• [Exercise instructions]: Without changing a word, copy every line of the listing below and leave out the images.

• [Information shown]:
======
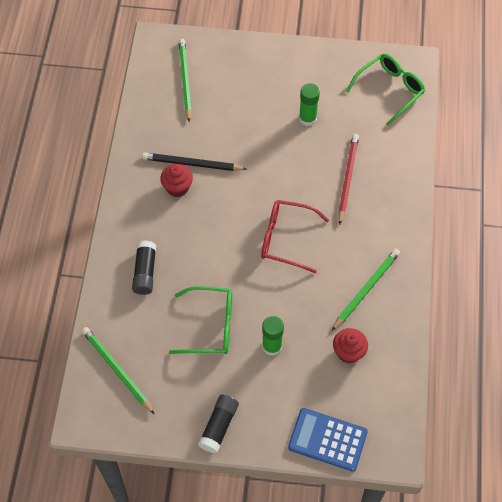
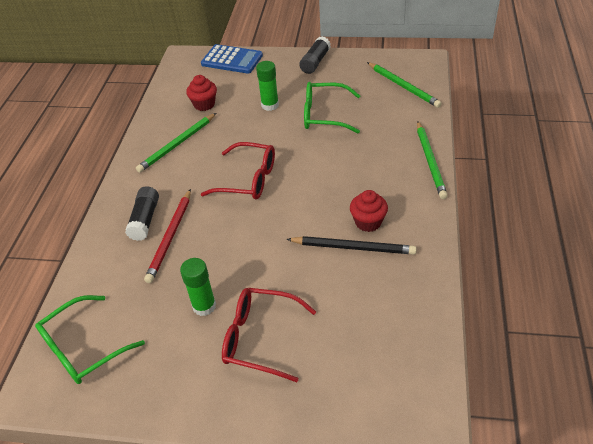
camera: 175 degrees left, 15 degrees down
(145, 272) = (391, 149): black glue stick -> black glue stick (145, 220)
(185, 80) = (374, 359): green pencil -> green pencil (430, 161)
(264, 95) = (259, 338): none -> red glasses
======
• [Your response]:
camera: 175 degrees left, 15 degrees down
(145, 272) = (391, 149): black glue stick -> black glue stick (145, 220)
(185, 80) = (374, 359): green pencil -> green pencil (430, 161)
(264, 95) = (259, 338): none -> red glasses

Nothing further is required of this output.